ACTION ITEM = For the records below, report how many lines include "blue", with no accompanying text.

INPUT FOR THIS TASK =
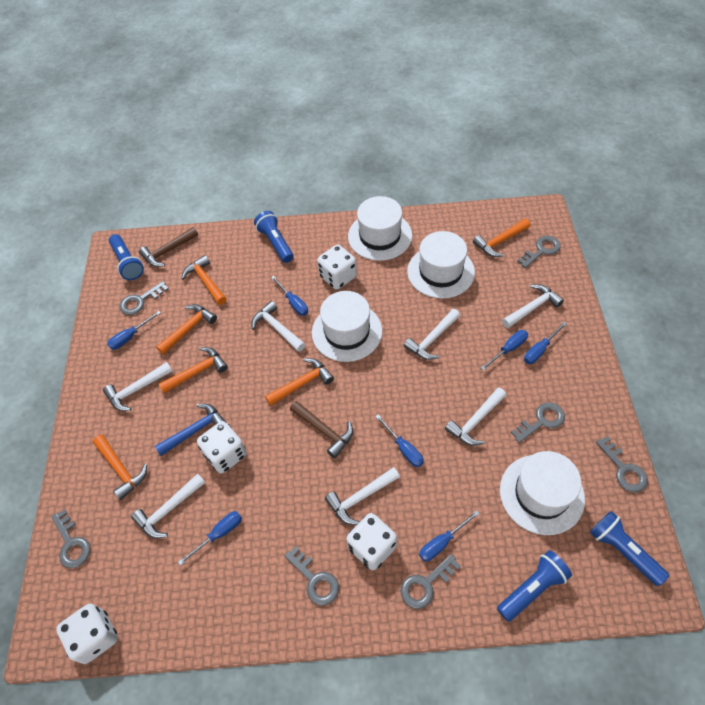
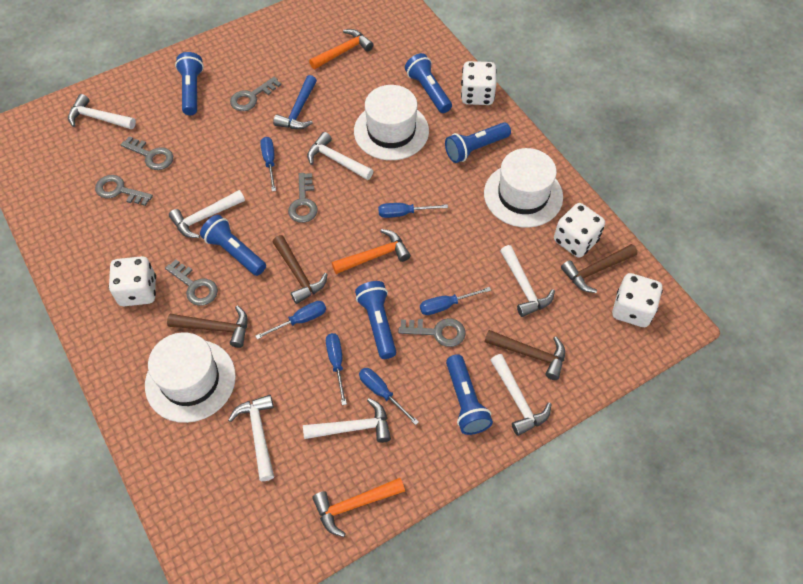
blue flashlight: 4 -> 6
blue screwdriver: 7 -> 6
brown hammer: 2 -> 4
grey key: 7 -> 6
orange hammer: 6 -> 3
white hat: 4 -> 3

YOUR SOLUTION = 2